--- Dataset records Enclosed Below ---

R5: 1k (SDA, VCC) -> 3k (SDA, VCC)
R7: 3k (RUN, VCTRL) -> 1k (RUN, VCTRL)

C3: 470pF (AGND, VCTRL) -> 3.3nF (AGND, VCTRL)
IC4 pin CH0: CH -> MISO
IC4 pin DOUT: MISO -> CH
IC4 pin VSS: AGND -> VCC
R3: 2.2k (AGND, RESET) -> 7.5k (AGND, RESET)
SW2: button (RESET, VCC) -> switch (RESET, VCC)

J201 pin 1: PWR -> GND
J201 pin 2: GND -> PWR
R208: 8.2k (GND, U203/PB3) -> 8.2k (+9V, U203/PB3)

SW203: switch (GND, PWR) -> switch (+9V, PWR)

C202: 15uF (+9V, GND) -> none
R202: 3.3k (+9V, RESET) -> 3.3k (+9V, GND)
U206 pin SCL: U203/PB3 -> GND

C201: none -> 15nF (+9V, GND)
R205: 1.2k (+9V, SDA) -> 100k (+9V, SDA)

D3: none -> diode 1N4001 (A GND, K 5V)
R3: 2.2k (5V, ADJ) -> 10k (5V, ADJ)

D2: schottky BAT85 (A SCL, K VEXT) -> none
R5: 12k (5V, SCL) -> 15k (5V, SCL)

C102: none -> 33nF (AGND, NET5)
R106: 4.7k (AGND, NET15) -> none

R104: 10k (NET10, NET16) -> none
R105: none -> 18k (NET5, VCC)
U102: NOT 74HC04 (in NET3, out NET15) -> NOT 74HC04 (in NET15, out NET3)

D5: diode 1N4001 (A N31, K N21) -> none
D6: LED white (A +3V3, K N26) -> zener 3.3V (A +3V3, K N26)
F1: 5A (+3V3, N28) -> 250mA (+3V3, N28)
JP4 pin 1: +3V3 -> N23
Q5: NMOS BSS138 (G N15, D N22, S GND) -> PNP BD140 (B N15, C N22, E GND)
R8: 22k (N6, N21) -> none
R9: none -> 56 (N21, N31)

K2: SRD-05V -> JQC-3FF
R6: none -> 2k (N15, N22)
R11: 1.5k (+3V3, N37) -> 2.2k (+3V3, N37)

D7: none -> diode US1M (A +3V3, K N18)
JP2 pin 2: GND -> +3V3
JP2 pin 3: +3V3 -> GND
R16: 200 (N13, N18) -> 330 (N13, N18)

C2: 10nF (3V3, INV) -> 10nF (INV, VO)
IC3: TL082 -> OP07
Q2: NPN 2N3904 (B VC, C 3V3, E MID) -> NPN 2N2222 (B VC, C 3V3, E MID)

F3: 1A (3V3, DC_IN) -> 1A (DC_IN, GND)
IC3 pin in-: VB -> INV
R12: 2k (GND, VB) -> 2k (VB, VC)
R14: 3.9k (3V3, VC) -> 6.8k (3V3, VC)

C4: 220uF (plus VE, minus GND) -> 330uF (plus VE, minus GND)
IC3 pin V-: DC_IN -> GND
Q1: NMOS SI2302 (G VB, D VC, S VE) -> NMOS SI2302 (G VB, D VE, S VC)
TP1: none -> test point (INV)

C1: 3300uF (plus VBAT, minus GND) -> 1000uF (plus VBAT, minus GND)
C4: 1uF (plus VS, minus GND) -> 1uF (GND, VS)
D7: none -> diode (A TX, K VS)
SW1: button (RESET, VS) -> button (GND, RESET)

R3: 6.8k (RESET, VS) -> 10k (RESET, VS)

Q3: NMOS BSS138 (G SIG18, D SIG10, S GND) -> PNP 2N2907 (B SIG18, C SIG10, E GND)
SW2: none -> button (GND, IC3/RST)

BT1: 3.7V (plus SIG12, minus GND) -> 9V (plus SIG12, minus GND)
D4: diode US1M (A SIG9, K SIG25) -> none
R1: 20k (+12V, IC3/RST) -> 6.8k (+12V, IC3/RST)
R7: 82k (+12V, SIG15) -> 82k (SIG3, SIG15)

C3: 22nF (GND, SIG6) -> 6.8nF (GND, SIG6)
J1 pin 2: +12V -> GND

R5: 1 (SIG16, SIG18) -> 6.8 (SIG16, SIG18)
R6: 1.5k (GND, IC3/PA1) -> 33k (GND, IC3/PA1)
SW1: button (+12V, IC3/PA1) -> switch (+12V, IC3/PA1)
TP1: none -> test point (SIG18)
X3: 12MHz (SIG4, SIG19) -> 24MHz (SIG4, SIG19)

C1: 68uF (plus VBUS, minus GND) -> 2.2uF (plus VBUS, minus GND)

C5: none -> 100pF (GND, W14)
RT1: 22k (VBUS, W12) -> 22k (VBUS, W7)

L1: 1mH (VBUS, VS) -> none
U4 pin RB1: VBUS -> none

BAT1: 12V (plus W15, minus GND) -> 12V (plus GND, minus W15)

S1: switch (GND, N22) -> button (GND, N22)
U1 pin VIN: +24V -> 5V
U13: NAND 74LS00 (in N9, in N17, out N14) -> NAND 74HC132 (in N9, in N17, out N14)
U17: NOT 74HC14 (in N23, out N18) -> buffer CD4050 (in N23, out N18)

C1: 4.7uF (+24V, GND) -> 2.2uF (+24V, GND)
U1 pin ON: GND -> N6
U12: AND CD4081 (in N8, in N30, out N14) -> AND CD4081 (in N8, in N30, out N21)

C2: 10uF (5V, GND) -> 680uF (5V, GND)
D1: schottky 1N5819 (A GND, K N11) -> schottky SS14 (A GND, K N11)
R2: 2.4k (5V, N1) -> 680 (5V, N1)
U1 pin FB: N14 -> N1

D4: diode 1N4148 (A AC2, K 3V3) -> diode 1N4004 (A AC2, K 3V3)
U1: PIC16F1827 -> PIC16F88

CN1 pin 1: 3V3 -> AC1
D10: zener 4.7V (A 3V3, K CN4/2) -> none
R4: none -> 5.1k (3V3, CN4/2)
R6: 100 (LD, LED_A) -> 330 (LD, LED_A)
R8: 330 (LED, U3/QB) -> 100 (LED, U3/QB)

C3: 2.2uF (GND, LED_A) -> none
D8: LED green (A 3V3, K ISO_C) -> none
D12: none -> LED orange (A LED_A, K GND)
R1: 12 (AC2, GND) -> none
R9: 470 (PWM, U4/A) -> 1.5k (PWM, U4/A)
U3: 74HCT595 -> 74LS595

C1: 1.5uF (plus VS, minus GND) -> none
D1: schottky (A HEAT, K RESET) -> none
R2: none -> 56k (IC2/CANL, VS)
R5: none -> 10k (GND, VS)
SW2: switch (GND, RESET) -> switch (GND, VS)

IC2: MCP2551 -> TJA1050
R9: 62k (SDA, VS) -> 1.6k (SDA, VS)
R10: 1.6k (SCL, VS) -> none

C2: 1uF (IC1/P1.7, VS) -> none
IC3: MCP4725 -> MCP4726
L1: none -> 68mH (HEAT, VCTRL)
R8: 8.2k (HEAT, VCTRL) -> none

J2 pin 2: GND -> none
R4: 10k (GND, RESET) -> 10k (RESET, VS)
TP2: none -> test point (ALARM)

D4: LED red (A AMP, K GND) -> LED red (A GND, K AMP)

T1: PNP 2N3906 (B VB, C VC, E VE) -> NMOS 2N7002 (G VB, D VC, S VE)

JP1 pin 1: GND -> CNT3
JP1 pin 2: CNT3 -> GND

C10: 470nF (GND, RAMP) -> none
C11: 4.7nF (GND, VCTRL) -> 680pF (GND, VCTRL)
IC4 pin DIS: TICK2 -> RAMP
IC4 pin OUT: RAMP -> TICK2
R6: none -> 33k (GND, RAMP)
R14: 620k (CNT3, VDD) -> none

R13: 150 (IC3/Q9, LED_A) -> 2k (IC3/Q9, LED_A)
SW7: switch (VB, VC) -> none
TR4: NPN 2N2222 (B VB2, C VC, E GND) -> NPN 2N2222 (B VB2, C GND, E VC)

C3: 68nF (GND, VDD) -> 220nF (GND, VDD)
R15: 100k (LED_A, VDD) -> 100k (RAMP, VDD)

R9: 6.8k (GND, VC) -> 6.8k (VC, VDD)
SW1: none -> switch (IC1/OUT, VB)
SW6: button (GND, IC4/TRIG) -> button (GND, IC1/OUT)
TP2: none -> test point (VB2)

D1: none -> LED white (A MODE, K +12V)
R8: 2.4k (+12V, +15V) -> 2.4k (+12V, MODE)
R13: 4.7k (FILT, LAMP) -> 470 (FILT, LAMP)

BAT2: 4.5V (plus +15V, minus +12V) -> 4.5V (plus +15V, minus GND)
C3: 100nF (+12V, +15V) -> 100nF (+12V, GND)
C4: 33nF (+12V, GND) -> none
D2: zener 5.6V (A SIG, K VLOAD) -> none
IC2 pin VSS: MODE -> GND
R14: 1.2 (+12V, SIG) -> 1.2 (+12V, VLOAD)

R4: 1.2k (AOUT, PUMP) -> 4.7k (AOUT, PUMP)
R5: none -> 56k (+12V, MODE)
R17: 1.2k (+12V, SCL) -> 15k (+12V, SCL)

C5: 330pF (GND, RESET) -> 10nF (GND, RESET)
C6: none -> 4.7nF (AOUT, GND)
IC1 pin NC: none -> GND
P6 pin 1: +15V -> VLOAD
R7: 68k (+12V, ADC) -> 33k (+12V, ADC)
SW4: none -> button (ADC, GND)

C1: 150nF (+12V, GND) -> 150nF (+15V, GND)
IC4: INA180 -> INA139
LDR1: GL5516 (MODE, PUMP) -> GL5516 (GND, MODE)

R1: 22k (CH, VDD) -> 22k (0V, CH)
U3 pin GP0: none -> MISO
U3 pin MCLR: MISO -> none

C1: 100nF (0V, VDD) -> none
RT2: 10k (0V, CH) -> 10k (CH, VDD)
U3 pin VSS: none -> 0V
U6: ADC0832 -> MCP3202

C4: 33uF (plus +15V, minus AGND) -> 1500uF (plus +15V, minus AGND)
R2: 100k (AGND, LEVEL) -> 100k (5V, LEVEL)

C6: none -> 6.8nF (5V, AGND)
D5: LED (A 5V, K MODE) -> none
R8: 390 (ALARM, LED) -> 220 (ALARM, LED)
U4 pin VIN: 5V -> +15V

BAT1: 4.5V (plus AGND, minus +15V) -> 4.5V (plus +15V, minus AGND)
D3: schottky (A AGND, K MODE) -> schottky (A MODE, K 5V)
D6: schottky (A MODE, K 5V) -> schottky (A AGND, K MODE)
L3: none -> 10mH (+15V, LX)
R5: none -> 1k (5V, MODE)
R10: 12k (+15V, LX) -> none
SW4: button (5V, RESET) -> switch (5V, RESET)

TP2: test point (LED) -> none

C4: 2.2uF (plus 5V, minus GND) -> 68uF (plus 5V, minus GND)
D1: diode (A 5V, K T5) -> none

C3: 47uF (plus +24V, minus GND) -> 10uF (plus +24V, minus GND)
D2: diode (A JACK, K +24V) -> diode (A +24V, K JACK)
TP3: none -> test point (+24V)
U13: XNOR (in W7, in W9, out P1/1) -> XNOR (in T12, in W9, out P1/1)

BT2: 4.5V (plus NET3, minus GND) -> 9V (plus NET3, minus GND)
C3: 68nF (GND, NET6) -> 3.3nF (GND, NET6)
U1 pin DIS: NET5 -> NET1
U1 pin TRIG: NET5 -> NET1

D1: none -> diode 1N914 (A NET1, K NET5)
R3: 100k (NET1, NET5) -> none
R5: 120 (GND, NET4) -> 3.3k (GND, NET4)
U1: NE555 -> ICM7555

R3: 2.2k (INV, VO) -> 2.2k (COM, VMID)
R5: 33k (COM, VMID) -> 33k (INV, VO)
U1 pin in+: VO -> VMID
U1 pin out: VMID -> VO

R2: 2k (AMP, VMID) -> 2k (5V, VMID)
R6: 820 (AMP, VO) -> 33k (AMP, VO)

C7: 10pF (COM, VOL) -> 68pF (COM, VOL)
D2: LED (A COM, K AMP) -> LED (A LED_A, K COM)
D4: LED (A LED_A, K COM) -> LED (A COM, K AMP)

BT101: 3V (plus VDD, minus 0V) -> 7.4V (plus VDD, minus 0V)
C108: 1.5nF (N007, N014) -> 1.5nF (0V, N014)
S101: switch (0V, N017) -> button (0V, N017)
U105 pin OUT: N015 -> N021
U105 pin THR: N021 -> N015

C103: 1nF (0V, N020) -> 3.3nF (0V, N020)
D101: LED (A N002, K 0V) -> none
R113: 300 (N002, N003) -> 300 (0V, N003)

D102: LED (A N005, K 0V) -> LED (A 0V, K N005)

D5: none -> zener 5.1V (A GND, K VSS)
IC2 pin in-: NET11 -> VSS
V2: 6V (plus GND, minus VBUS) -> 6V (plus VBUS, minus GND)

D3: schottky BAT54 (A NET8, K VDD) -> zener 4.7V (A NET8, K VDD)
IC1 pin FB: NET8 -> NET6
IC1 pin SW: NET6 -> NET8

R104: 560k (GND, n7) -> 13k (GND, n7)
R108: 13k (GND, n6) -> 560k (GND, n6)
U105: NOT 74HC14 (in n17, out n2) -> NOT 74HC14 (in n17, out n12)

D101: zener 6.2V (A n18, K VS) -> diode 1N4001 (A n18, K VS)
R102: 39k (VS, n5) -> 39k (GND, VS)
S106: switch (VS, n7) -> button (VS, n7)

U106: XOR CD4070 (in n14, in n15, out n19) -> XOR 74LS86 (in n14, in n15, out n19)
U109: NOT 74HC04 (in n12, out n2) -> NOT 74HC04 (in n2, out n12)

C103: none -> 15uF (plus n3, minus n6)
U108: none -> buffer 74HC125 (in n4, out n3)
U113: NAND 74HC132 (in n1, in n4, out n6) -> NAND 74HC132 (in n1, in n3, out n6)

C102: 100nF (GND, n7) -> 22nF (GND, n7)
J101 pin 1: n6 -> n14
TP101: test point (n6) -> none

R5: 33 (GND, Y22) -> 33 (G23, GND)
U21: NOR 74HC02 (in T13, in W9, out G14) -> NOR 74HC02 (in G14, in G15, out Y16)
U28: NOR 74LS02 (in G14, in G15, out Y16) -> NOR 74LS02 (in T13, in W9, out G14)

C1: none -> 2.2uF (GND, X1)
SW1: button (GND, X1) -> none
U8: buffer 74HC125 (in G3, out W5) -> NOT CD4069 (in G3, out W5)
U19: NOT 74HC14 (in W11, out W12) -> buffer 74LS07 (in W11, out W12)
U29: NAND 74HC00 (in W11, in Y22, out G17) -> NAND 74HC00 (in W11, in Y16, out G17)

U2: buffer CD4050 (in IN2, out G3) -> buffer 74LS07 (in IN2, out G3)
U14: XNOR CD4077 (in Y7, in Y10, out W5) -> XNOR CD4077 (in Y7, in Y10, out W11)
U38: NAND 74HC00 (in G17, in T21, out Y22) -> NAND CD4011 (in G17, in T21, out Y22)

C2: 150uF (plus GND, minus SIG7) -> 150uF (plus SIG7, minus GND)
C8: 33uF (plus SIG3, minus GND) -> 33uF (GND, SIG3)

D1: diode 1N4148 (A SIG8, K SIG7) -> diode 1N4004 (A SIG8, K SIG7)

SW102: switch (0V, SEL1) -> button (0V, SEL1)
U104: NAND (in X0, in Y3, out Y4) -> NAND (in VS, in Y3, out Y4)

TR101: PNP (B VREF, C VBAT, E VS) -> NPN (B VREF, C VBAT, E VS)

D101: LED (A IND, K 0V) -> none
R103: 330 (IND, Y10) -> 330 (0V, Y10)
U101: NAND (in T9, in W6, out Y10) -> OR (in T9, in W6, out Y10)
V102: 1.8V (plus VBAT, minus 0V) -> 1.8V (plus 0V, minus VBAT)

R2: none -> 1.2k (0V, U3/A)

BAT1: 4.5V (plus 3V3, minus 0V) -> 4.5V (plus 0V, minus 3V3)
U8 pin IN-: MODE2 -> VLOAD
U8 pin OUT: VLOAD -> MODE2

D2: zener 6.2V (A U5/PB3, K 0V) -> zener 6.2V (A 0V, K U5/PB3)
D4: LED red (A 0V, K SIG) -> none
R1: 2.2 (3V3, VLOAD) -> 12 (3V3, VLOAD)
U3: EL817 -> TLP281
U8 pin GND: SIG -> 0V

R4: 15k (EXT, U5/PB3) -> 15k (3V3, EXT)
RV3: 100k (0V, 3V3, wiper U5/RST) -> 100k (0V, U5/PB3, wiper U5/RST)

--- End of Enclosed Dataset records ---

→ **Exercise**
Of the entries above, transcribe exactly those lines that fall between the line containing "D7: none -> diode (A TX, K VS)" and the line containing "U1 pin VIN: +24V -> 5V", together with those two lines.

→ **Result for this task**
D7: none -> diode (A TX, K VS)
SW1: button (RESET, VS) -> button (GND, RESET)

R3: 6.8k (RESET, VS) -> 10k (RESET, VS)

Q3: NMOS BSS138 (G SIG18, D SIG10, S GND) -> PNP 2N2907 (B SIG18, C SIG10, E GND)
SW2: none -> button (GND, IC3/RST)

BT1: 3.7V (plus SIG12, minus GND) -> 9V (plus SIG12, minus GND)
D4: diode US1M (A SIG9, K SIG25) -> none
R1: 20k (+12V, IC3/RST) -> 6.8k (+12V, IC3/RST)
R7: 82k (+12V, SIG15) -> 82k (SIG3, SIG15)

C3: 22nF (GND, SIG6) -> 6.8nF (GND, SIG6)
J1 pin 2: +12V -> GND

R5: 1 (SIG16, SIG18) -> 6.8 (SIG16, SIG18)
R6: 1.5k (GND, IC3/PA1) -> 33k (GND, IC3/PA1)
SW1: button (+12V, IC3/PA1) -> switch (+12V, IC3/PA1)
TP1: none -> test point (SIG18)
X3: 12MHz (SIG4, SIG19) -> 24MHz (SIG4, SIG19)

C1: 68uF (plus VBUS, minus GND) -> 2.2uF (plus VBUS, minus GND)

C5: none -> 100pF (GND, W14)
RT1: 22k (VBUS, W12) -> 22k (VBUS, W7)

L1: 1mH (VBUS, VS) -> none
U4 pin RB1: VBUS -> none

BAT1: 12V (plus W15, minus GND) -> 12V (plus GND, minus W15)

S1: switch (GND, N22) -> button (GND, N22)
U1 pin VIN: +24V -> 5V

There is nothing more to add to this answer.